Stored data entries:

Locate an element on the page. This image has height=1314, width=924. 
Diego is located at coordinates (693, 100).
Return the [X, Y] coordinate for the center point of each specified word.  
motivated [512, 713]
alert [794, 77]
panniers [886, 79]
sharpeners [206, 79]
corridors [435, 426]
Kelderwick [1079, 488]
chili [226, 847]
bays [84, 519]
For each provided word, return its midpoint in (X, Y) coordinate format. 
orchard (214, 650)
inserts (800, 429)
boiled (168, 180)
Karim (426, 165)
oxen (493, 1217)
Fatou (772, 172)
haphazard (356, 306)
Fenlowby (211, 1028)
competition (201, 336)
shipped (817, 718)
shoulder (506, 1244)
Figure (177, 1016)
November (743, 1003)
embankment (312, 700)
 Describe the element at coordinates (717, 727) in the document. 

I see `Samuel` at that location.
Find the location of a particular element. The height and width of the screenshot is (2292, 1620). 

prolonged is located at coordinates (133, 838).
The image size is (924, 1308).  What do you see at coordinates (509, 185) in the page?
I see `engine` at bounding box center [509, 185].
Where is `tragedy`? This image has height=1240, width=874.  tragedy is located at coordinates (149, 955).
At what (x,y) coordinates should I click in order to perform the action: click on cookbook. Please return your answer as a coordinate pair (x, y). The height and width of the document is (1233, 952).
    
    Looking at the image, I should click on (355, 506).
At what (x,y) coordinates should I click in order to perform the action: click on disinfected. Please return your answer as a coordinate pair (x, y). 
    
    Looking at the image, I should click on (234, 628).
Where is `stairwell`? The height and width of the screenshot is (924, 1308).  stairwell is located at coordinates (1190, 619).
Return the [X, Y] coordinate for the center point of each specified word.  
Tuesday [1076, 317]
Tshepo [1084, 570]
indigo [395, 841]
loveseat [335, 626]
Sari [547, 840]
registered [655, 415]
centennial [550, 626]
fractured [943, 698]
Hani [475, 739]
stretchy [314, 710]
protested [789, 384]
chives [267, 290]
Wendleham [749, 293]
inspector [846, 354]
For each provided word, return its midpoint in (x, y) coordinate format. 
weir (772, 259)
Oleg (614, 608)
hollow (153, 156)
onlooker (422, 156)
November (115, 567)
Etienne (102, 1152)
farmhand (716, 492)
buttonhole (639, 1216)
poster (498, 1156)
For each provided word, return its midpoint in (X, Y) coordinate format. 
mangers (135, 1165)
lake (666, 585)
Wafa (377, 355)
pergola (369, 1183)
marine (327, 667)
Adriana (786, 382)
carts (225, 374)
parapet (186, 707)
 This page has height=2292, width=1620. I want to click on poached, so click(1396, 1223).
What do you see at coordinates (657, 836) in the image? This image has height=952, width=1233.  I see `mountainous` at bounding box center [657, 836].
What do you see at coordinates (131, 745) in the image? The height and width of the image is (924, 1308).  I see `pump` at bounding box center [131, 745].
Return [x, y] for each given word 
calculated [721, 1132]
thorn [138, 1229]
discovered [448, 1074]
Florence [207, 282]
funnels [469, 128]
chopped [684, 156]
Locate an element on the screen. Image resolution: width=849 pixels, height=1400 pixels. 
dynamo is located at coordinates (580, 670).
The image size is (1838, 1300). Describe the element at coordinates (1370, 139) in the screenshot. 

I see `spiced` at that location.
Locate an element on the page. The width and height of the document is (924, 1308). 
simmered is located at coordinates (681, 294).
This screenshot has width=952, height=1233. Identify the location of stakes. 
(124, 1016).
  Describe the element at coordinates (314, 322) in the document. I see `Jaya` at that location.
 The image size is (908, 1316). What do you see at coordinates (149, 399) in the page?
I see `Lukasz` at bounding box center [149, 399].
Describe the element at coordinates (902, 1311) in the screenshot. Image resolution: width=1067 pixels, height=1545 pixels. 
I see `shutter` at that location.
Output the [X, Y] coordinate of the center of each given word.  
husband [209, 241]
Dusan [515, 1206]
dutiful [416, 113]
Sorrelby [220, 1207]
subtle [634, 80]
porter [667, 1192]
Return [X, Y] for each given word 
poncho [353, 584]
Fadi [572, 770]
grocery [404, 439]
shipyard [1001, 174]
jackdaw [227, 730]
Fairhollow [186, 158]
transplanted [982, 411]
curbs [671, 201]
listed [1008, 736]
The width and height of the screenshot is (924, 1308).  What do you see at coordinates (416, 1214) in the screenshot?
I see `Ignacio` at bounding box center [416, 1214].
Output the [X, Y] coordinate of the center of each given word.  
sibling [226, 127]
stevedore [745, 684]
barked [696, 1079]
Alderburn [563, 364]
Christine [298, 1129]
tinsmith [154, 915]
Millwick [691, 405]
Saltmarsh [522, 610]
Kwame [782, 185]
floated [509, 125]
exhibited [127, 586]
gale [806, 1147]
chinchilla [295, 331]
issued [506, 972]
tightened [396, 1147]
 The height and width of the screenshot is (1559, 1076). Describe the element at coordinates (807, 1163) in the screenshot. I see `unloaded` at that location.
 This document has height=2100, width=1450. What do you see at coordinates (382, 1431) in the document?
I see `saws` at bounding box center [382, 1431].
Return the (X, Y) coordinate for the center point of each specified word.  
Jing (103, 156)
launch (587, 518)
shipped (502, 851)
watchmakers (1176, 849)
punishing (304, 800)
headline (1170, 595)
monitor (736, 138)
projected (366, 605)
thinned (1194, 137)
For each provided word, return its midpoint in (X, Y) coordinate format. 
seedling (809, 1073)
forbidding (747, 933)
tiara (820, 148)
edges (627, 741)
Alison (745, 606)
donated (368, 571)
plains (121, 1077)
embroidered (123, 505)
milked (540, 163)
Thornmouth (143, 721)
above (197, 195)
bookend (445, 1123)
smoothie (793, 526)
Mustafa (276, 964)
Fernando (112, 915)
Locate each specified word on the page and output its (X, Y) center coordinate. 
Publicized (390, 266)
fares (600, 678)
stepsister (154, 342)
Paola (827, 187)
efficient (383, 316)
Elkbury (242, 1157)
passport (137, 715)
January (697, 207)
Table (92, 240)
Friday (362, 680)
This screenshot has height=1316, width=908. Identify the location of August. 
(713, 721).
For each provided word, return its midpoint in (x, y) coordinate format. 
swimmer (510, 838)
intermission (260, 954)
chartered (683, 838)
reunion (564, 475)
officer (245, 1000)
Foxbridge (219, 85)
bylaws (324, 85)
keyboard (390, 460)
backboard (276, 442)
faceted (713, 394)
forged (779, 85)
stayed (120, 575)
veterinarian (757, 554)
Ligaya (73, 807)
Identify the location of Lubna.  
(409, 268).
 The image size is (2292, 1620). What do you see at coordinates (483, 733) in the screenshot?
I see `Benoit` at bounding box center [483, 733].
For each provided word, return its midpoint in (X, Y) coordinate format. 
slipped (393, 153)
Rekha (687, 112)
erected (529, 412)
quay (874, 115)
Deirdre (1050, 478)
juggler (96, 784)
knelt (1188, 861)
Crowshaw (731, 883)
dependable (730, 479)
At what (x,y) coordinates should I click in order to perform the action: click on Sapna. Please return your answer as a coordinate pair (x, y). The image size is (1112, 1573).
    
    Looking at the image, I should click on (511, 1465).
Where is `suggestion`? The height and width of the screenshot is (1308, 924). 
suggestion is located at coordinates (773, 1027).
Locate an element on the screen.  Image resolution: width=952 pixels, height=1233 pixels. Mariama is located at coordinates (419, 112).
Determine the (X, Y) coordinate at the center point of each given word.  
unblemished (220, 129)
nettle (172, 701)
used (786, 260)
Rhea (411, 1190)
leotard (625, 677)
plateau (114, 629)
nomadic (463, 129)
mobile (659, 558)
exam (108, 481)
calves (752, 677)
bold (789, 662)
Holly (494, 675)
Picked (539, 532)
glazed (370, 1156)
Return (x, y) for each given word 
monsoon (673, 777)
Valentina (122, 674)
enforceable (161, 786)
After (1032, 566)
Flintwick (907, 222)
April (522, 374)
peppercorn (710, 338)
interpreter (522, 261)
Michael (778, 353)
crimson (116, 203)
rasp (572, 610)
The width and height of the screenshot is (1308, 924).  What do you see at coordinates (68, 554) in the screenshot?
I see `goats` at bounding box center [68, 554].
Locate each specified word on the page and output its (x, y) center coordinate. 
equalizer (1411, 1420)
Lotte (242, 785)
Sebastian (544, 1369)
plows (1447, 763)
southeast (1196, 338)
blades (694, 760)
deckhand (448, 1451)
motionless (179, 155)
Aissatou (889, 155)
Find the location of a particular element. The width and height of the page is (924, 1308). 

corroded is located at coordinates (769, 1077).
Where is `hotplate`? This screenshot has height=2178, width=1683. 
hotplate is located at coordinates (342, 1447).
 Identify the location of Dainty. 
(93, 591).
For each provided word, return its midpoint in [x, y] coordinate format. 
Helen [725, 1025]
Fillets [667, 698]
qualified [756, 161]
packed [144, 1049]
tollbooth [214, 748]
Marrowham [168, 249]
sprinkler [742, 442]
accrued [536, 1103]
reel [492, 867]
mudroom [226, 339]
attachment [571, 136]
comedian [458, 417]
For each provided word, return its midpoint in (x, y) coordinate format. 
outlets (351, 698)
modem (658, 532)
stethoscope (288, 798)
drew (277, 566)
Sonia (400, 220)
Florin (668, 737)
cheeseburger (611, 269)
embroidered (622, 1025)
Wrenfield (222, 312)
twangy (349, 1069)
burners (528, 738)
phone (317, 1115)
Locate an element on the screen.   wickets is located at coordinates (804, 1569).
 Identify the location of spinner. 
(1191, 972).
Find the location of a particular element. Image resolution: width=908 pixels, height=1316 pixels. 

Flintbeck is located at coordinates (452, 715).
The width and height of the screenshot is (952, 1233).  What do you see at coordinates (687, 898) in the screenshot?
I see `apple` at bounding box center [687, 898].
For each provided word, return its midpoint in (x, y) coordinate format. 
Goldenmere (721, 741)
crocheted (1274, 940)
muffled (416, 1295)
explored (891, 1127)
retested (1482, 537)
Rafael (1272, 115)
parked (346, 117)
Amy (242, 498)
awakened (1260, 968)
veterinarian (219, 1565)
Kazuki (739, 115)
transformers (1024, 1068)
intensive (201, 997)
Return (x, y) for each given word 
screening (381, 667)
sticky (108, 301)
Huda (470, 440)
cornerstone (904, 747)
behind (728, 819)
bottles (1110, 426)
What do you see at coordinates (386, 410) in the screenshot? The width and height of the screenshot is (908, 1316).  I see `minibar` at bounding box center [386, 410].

Goal:
Can you duplicate the records above word for word, everything from the line containing "Florin (668, 737)" down to the line containing "Flintbeck is located", with both of those lines included?

Reply to the task:
Florin (668, 737)
cheeseburger (611, 269)
embroidered (622, 1025)
Wrenfield (222, 312)
twangy (349, 1069)
burners (528, 738)
phone (317, 1115)
Locate an element on the screen.   wickets is located at coordinates (804, 1569).
 Identify the location of spinner. 
(1191, 972).
Find the location of a particular element. Image resolution: width=908 pixels, height=1316 pixels. 

Flintbeck is located at coordinates (452, 715).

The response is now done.